**About this task**. The answer must be every line of the data that holds the word "clock".

---------- Provided records ----------

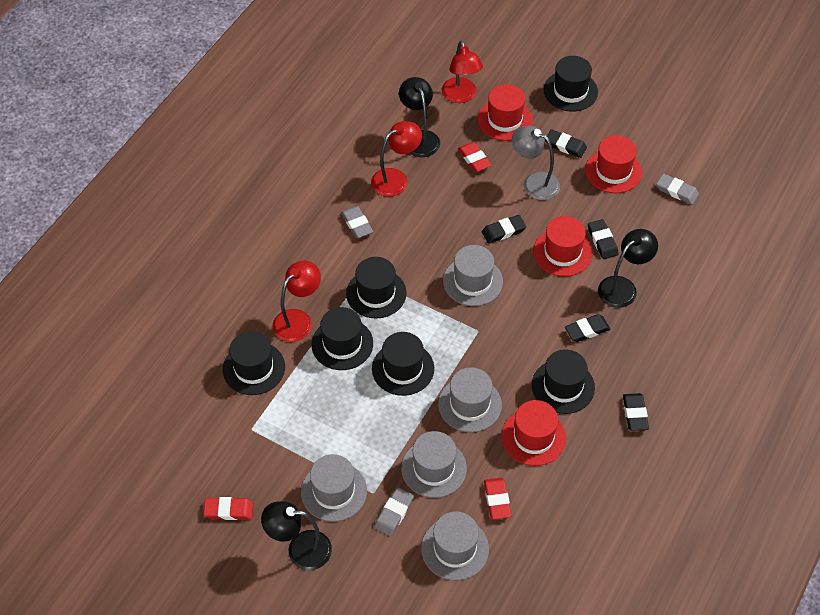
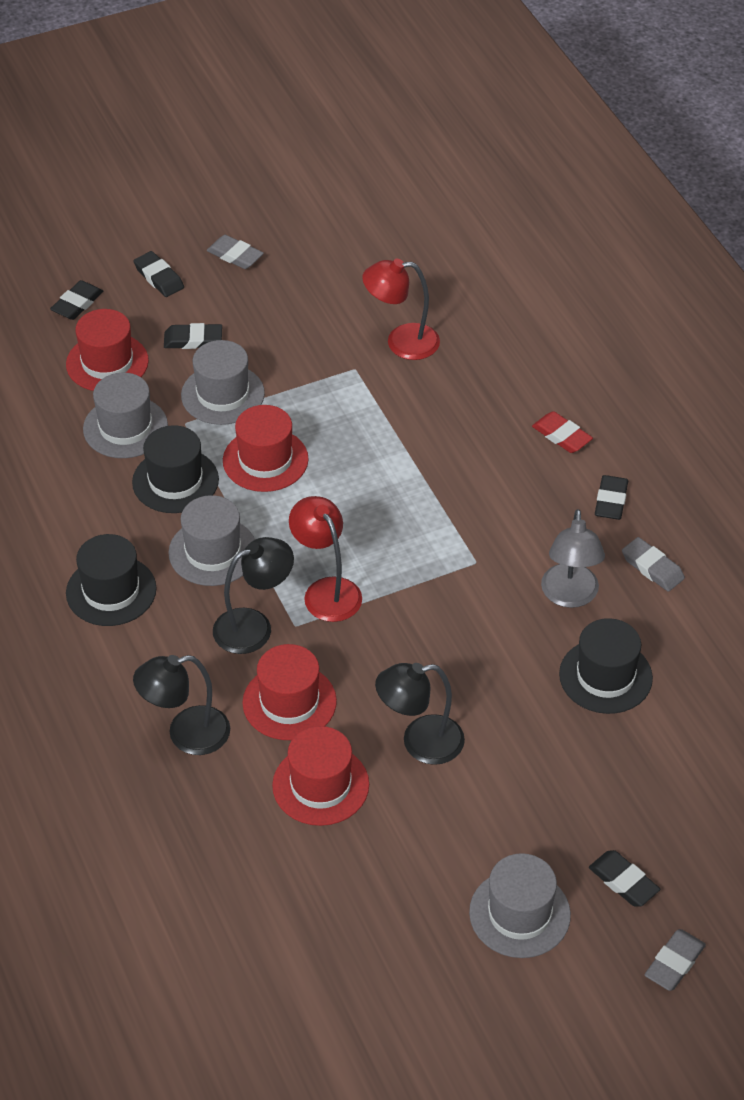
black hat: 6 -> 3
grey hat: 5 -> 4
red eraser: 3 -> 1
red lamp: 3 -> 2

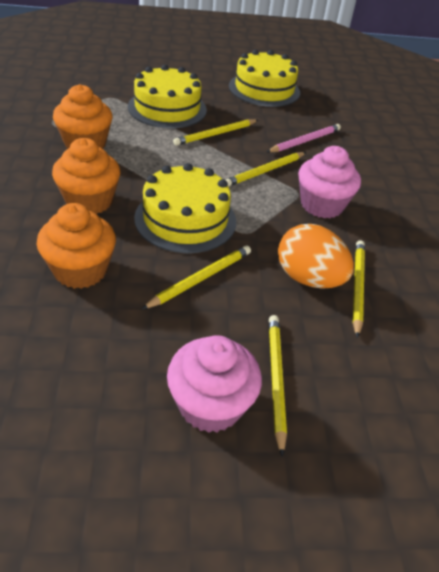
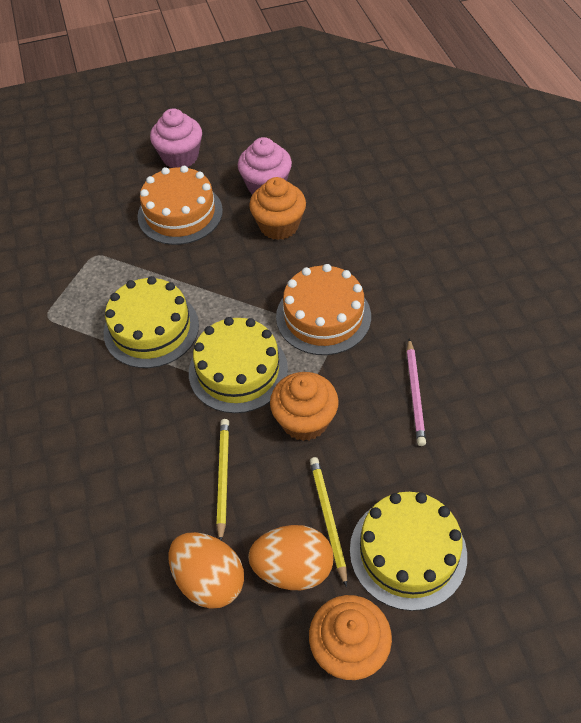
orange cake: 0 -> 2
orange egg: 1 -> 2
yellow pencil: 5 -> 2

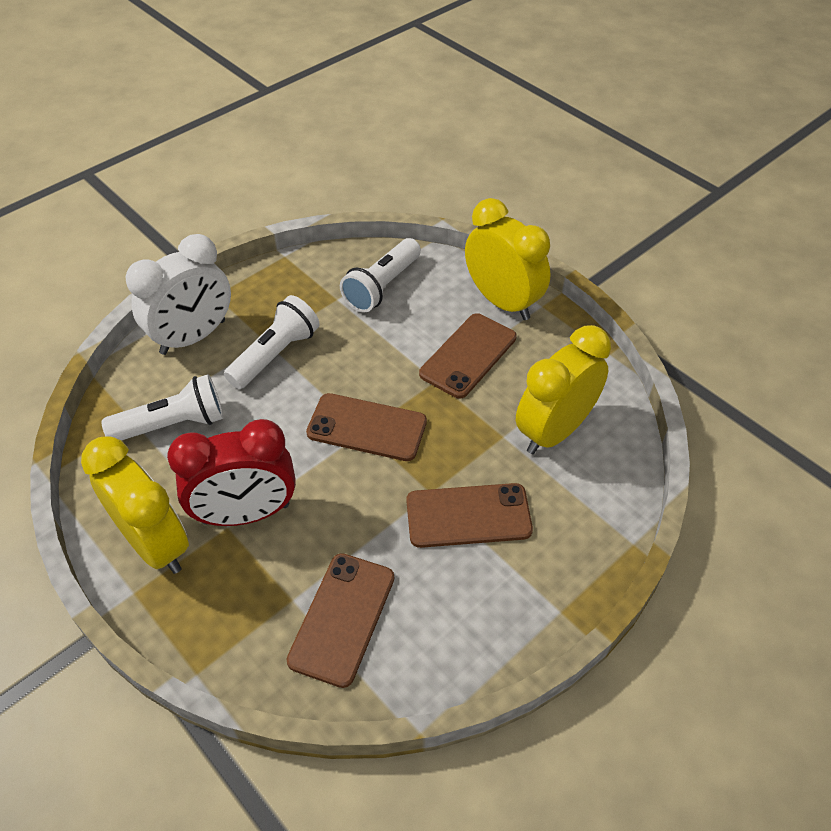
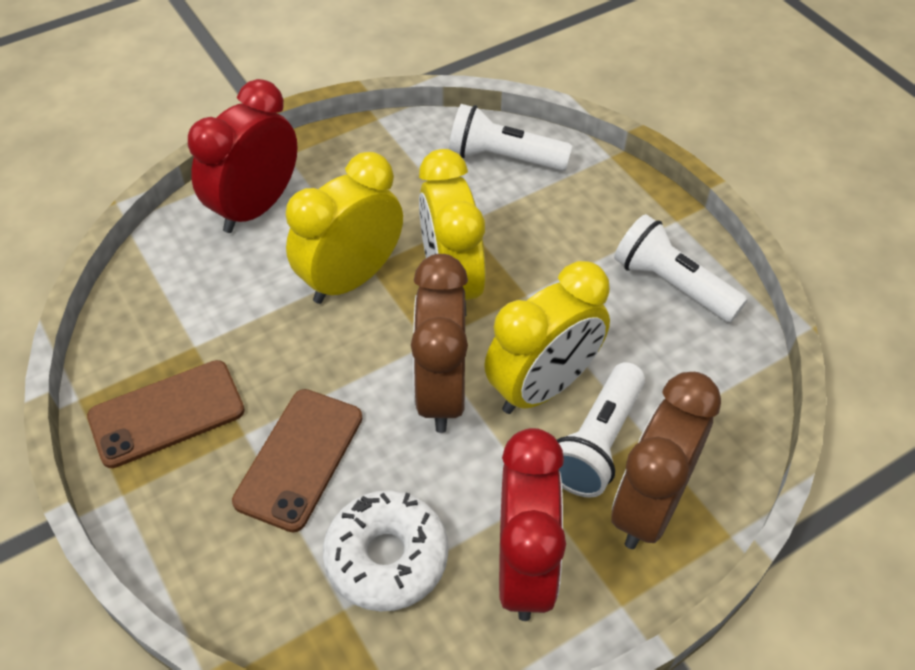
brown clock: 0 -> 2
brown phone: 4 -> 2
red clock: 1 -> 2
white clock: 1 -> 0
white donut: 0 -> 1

----------

**Answer for the task**.
brown clock: 0 -> 2
red clock: 1 -> 2
white clock: 1 -> 0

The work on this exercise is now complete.